- _Exercise aim_:
All of the data is to be restated word for word.

[Spatial reasoning data]
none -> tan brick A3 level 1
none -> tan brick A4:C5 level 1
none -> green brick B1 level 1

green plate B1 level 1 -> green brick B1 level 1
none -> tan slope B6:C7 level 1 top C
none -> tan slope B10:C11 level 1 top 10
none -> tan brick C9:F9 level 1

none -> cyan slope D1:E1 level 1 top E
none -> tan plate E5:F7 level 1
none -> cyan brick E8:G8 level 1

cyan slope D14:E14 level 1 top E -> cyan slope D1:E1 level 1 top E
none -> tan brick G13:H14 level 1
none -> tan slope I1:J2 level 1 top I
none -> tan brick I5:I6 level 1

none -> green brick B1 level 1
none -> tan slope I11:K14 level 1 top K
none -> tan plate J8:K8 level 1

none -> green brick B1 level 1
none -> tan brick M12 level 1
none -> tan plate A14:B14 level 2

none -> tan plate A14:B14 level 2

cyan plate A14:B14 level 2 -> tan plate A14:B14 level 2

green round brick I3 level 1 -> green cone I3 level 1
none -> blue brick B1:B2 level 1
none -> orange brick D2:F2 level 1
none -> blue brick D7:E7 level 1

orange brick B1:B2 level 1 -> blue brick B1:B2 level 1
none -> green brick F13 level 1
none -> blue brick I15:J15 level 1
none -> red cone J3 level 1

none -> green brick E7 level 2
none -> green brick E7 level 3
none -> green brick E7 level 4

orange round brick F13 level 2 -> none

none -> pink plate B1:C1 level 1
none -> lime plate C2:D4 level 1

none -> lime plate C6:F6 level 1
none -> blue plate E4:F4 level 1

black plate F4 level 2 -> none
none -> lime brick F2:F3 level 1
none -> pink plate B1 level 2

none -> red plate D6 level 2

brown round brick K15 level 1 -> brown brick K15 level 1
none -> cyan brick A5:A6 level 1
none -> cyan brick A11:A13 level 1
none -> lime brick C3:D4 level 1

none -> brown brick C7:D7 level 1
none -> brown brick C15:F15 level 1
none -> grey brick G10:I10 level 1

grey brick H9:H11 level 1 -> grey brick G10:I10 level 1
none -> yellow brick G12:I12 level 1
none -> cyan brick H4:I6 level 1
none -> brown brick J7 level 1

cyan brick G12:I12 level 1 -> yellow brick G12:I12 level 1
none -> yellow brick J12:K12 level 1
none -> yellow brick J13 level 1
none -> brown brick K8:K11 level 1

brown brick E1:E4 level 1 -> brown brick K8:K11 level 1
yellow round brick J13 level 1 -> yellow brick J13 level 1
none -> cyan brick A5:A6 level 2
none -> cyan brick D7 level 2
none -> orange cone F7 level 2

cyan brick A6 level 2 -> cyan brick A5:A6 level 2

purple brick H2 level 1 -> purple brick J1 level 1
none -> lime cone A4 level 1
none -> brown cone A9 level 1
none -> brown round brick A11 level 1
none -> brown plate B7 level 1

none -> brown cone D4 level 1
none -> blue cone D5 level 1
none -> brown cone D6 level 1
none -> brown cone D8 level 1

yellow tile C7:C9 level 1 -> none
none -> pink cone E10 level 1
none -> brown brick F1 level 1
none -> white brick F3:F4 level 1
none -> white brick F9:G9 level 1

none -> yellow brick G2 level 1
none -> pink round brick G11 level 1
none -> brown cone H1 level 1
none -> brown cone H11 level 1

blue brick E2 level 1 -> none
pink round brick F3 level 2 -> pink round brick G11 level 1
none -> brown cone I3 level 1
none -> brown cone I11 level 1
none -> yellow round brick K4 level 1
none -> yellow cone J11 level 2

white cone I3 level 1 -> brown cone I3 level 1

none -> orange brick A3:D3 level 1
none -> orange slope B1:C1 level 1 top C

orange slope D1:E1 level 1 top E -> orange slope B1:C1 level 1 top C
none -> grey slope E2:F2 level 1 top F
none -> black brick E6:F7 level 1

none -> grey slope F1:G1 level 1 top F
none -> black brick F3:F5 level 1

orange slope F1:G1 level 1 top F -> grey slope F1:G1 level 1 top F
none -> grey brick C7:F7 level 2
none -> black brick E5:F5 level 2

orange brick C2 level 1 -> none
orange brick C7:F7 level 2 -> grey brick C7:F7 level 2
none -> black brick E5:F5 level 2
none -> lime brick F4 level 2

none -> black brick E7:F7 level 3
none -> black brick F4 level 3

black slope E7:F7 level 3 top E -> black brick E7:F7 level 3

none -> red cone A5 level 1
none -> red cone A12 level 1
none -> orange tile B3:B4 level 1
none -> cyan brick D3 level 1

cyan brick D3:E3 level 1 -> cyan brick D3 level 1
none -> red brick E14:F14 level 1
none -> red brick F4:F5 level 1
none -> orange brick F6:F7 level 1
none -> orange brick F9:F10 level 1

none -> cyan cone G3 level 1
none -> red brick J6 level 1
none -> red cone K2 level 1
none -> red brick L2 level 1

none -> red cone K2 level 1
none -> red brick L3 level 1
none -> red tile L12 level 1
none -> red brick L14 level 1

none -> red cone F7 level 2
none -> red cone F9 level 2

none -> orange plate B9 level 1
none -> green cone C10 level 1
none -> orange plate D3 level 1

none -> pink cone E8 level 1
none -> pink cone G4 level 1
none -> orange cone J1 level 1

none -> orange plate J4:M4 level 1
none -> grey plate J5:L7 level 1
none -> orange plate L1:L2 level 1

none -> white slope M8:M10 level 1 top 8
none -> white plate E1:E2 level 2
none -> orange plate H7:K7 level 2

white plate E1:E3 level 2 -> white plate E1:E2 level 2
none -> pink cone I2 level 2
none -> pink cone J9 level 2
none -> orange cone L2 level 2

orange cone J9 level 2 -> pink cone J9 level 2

- _Your response_:
none -> tan brick A3 level 1
none -> tan brick A4:C5 level 1
none -> green brick B1 level 1

green plate B1 level 1 -> green brick B1 level 1
none -> tan slope B6:C7 level 1 top C
none -> tan slope B10:C11 level 1 top 10
none -> tan brick C9:F9 level 1

none -> cyan slope D1:E1 level 1 top E
none -> tan plate E5:F7 level 1
none -> cyan brick E8:G8 level 1

cyan slope D14:E14 level 1 top E -> cyan slope D1:E1 level 1 top E
none -> tan brick G13:H14 level 1
none -> tan slope I1:J2 level 1 top I
none -> tan brick I5:I6 level 1

none -> green brick B1 level 1
none -> tan slope I11:K14 level 1 top K
none -> tan plate J8:K8 level 1

none -> green brick B1 level 1
none -> tan brick M12 level 1
none -> tan plate A14:B14 level 2

none -> tan plate A14:B14 level 2

cyan plate A14:B14 level 2 -> tan plate A14:B14 level 2

green round brick I3 level 1 -> green cone I3 level 1
none -> blue brick B1:B2 level 1
none -> orange brick D2:F2 level 1
none -> blue brick D7:E7 level 1

orange brick B1:B2 level 1 -> blue brick B1:B2 level 1
none -> green brick F13 level 1
none -> blue brick I15:J15 level 1
none -> red cone J3 level 1

none -> green brick E7 level 2
none -> green brick E7 level 3
none -> green brick E7 level 4

orange round brick F13 level 2 -> none

none -> pink plate B1:C1 level 1
none -> lime plate C2:D4 level 1

none -> lime plate C6:F6 level 1
none -> blue plate E4:F4 level 1

black plate F4 level 2 -> none
none -> lime brick F2:F3 level 1
none -> pink plate B1 level 2

none -> red plate D6 level 2

brown round brick K15 level 1 -> brown brick K15 level 1
none -> cyan brick A5:A6 level 1
none -> cyan brick A11:A13 level 1
none -> lime brick C3:D4 level 1

none -> brown brick C7:D7 level 1
none -> brown brick C15:F15 level 1
none -> grey brick G10:I10 level 1

grey brick H9:H11 level 1 -> grey brick G10:I10 level 1
none -> yellow brick G12:I12 level 1
none -> cyan brick H4:I6 level 1
none -> brown brick J7 level 1

cyan brick G12:I12 level 1 -> yellow brick G12:I12 level 1
none -> yellow brick J12:K12 level 1
none -> yellow brick J13 level 1
none -> brown brick K8:K11 level 1

brown brick E1:E4 level 1 -> brown brick K8:K11 level 1
yellow round brick J13 level 1 -> yellow brick J13 level 1
none -> cyan brick A5:A6 level 2
none -> cyan brick D7 level 2
none -> orange cone F7 level 2

cyan brick A6 level 2 -> cyan brick A5:A6 level 2

purple brick H2 level 1 -> purple brick J1 level 1
none -> lime cone A4 level 1
none -> brown cone A9 level 1
none -> brown round brick A11 level 1
none -> brown plate B7 level 1

none -> brown cone D4 level 1
none -> blue cone D5 level 1
none -> brown cone D6 level 1
none -> brown cone D8 level 1

yellow tile C7:C9 level 1 -> none
none -> pink cone E10 level 1
none -> brown brick F1 level 1
none -> white brick F3:F4 level 1
none -> white brick F9:G9 level 1

none -> yellow brick G2 level 1
none -> pink round brick G11 level 1
none -> brown cone H1 level 1
none -> brown cone H11 level 1

blue brick E2 level 1 -> none
pink round brick F3 level 2 -> pink round brick G11 level 1
none -> brown cone I3 level 1
none -> brown cone I11 level 1
none -> yellow round brick K4 level 1
none -> yellow cone J11 level 2

white cone I3 level 1 -> brown cone I3 level 1

none -> orange brick A3:D3 level 1
none -> orange slope B1:C1 level 1 top C

orange slope D1:E1 level 1 top E -> orange slope B1:C1 level 1 top C
none -> grey slope E2:F2 level 1 top F
none -> black brick E6:F7 level 1

none -> grey slope F1:G1 level 1 top F
none -> black brick F3:F5 level 1

orange slope F1:G1 level 1 top F -> grey slope F1:G1 level 1 top F
none -> grey brick C7:F7 level 2
none -> black brick E5:F5 level 2

orange brick C2 level 1 -> none
orange brick C7:F7 level 2 -> grey brick C7:F7 level 2
none -> black brick E5:F5 level 2
none -> lime brick F4 level 2

none -> black brick E7:F7 level 3
none -> black brick F4 level 3

black slope E7:F7 level 3 top E -> black brick E7:F7 level 3

none -> red cone A5 level 1
none -> red cone A12 level 1
none -> orange tile B3:B4 level 1
none -> cyan brick D3 level 1

cyan brick D3:E3 level 1 -> cyan brick D3 level 1
none -> red brick E14:F14 level 1
none -> red brick F4:F5 level 1
none -> orange brick F6:F7 level 1
none -> orange brick F9:F10 level 1

none -> cyan cone G3 level 1
none -> red brick J6 level 1
none -> red cone K2 level 1
none -> red brick L2 level 1

none -> red cone K2 level 1
none -> red brick L3 level 1
none -> red tile L12 level 1
none -> red brick L14 level 1

none -> red cone F7 level 2
none -> red cone F9 level 2

none -> orange plate B9 level 1
none -> green cone C10 level 1
none -> orange plate D3 level 1

none -> pink cone E8 level 1
none -> pink cone G4 level 1
none -> orange cone J1 level 1

none -> orange plate J4:M4 level 1
none -> grey plate J5:L7 level 1
none -> orange plate L1:L2 level 1

none -> white slope M8:M10 level 1 top 8
none -> white plate E1:E2 level 2
none -> orange plate H7:K7 level 2

white plate E1:E3 level 2 -> white plate E1:E2 level 2
none -> pink cone I2 level 2
none -> pink cone J9 level 2
none -> orange cone L2 level 2

orange cone J9 level 2 -> pink cone J9 level 2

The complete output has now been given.